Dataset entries
• • • • • • •

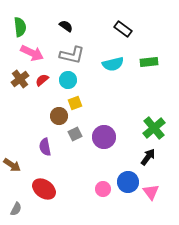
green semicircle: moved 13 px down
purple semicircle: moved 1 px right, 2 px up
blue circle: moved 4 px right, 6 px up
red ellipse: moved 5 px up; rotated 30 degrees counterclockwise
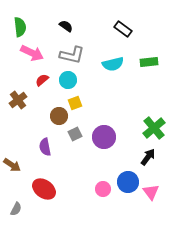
brown cross: moved 2 px left, 21 px down
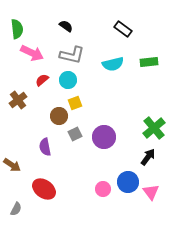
green semicircle: moved 3 px left, 2 px down
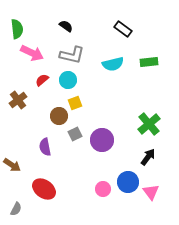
green cross: moved 5 px left, 4 px up
purple circle: moved 2 px left, 3 px down
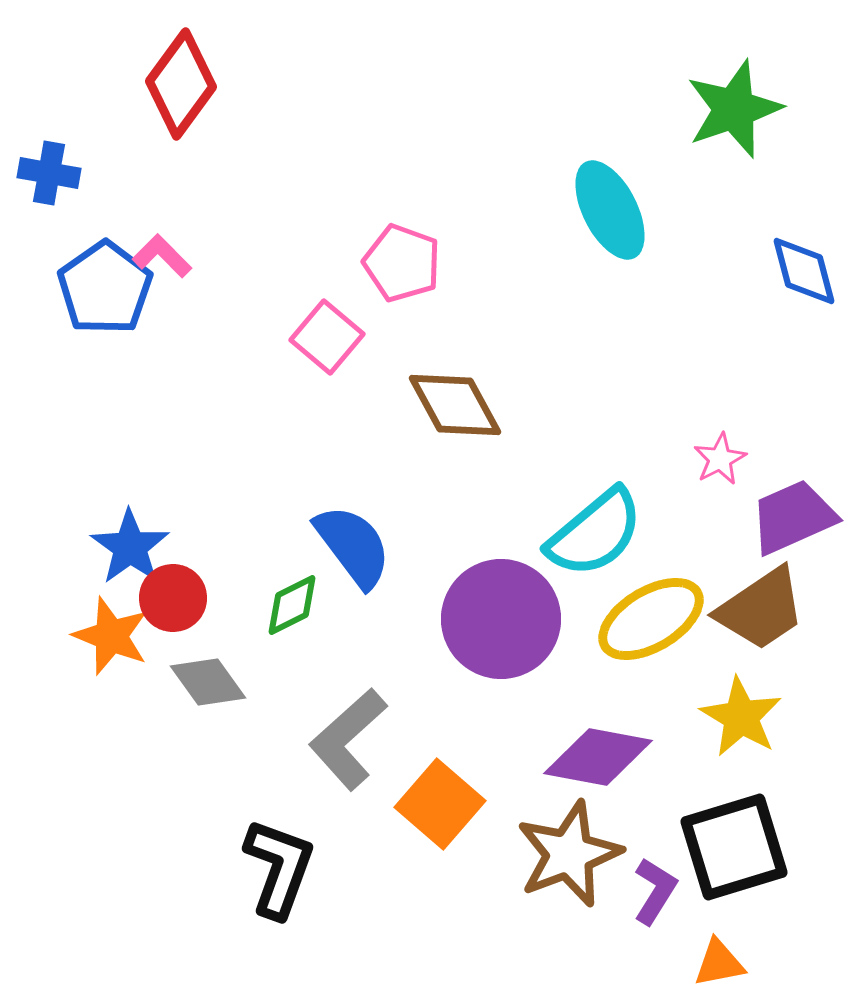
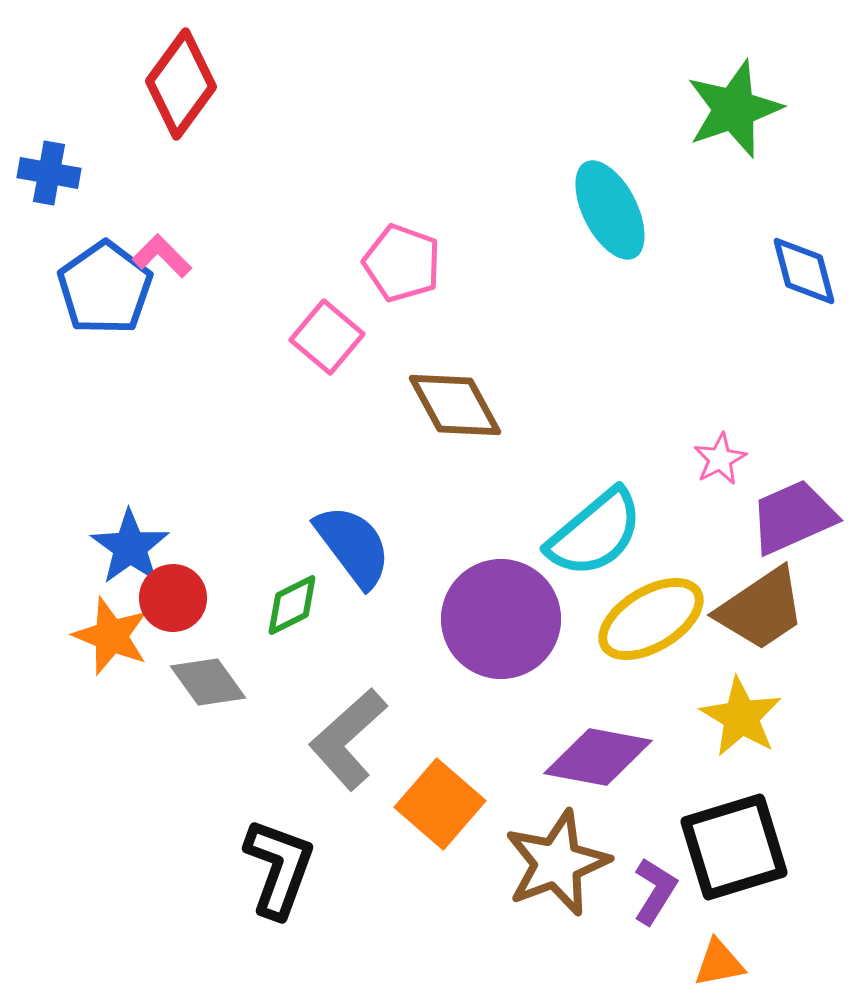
brown star: moved 12 px left, 9 px down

• • • • • • •

■ **WORK INSTRUCTIONS**
Quote every line of the material word for word, omitting the pictures.

■ **THE RESPONSE**
green semicircle: moved 13 px down
purple semicircle: moved 1 px right, 2 px up
blue circle: moved 4 px right, 6 px up
red ellipse: moved 5 px up; rotated 30 degrees counterclockwise
brown cross: moved 2 px left, 21 px down
green semicircle: moved 3 px left, 2 px down
green cross: moved 5 px left, 4 px up
purple circle: moved 2 px left, 3 px down
brown star: moved 12 px left, 9 px down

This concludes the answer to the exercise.